> _Records provided_
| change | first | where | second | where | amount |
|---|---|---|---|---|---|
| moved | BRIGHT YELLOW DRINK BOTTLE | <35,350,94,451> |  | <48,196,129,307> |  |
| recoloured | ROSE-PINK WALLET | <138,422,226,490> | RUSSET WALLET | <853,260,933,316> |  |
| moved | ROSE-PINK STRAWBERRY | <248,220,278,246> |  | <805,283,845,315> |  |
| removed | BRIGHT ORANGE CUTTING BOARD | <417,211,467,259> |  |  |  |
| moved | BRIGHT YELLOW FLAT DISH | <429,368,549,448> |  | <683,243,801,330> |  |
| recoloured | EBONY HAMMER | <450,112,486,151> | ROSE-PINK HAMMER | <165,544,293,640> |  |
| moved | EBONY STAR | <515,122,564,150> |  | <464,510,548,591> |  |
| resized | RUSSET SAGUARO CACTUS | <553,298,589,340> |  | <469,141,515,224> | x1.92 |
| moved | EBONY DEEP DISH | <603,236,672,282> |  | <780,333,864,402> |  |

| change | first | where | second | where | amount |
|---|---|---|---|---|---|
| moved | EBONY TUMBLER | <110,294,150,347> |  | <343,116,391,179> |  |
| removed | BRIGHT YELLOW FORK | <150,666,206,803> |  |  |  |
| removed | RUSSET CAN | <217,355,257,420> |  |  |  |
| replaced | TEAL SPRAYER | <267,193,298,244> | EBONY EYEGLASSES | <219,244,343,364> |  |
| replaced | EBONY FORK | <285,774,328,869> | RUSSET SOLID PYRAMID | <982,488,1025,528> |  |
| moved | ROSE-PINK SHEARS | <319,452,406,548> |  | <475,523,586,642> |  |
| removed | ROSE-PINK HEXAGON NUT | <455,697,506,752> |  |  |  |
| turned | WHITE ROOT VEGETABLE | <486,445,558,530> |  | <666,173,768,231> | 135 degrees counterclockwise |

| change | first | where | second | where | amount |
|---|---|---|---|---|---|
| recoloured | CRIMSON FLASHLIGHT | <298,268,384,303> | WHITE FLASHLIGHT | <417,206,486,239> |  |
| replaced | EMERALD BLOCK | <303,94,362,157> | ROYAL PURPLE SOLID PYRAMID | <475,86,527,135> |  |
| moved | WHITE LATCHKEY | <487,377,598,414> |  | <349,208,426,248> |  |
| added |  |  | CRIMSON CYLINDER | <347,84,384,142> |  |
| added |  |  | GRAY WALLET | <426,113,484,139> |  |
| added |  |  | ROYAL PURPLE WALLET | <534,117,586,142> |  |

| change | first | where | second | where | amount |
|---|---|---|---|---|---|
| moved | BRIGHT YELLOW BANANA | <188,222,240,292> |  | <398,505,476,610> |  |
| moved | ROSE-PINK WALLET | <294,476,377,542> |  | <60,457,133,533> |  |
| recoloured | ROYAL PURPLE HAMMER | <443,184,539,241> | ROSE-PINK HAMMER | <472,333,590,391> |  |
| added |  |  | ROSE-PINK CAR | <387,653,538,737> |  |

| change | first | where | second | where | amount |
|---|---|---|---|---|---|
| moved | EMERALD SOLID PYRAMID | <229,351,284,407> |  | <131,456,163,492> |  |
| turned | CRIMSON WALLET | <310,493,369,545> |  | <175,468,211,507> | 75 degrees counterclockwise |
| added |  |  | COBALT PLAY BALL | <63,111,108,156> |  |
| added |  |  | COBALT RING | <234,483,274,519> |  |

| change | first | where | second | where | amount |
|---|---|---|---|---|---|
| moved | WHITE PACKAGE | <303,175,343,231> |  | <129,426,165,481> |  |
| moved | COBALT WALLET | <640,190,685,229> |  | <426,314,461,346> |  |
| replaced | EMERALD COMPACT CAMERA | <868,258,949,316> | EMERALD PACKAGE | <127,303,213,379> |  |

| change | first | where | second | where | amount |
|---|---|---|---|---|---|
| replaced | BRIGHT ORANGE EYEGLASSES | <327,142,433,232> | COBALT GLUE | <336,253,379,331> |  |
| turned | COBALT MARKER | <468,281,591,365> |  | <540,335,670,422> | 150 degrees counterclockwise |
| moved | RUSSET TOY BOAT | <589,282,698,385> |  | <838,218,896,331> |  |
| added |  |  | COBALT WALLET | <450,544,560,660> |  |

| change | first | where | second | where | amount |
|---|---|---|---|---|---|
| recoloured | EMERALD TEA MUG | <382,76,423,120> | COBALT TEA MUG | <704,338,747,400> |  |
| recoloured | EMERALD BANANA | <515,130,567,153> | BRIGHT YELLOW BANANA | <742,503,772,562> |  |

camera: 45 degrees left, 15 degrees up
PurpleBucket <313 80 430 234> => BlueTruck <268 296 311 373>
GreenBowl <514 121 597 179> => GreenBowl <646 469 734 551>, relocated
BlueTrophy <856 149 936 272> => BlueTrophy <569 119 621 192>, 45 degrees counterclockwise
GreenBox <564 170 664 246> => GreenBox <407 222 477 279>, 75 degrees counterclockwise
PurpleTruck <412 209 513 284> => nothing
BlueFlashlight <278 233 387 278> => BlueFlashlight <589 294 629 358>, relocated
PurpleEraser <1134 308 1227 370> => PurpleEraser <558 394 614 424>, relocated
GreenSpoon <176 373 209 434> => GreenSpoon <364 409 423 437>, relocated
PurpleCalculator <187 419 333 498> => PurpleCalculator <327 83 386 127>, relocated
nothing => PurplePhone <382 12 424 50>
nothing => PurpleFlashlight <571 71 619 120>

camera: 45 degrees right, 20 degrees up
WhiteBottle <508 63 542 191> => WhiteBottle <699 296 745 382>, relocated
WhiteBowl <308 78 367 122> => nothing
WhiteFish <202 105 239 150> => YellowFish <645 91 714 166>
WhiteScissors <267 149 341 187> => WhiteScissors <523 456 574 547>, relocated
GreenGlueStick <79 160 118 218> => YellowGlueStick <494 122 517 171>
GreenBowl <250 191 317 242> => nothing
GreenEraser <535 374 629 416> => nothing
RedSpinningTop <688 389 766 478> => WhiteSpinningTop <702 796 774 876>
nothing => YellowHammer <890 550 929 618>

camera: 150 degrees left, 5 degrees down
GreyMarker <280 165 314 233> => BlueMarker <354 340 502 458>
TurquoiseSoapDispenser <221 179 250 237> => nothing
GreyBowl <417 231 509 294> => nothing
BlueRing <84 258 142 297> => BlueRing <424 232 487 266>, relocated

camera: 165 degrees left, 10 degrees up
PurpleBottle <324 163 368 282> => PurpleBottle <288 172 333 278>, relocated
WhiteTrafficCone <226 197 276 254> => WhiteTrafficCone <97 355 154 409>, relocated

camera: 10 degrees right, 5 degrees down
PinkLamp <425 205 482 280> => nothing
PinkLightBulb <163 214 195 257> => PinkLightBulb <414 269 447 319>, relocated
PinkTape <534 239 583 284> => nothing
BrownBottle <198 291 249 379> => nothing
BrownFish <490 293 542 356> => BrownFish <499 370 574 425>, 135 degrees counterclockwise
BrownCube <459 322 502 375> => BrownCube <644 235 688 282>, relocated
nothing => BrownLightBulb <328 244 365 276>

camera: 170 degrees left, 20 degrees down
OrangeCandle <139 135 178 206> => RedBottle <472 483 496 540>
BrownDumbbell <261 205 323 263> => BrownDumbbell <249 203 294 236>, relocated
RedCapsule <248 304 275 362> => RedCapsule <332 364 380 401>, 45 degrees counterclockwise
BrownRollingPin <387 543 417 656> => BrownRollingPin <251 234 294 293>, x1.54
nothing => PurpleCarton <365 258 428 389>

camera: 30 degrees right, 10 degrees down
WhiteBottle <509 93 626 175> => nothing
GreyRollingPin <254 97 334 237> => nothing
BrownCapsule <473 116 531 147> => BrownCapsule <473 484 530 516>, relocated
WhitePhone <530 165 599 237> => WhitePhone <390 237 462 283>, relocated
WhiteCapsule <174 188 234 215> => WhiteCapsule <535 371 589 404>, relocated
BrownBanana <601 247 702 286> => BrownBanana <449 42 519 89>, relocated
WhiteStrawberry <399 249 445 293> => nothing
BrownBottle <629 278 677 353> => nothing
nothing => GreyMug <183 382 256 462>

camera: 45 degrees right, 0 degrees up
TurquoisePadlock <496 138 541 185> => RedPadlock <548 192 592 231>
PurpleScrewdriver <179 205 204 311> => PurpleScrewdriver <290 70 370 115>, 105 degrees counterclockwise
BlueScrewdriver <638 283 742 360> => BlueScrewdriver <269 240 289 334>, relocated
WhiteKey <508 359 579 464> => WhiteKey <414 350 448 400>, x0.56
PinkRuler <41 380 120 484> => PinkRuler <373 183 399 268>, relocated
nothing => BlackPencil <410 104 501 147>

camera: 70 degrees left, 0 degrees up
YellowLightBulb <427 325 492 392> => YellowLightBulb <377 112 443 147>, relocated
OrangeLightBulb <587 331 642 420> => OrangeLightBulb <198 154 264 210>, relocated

> _What you are asked to do_
Copy the material above word for word, taking the first line, the line containing "BRIGHT ORANGE CUTTING", and every line between them, and nothing else.

> _Result of the exercise_
| change | first | where | second | where | amount |
|---|---|---|---|---|---|
| moved | BRIGHT YELLOW DRINK BOTTLE | <35,350,94,451> |  | <48,196,129,307> |  |
| recoloured | ROSE-PINK WALLET | <138,422,226,490> | RUSSET WALLET | <853,260,933,316> |  |
| moved | ROSE-PINK STRAWBERRY | <248,220,278,246> |  | <805,283,845,315> |  |
| removed | BRIGHT ORANGE CUTTING BOARD | <417,211,467,259> |  |  |  |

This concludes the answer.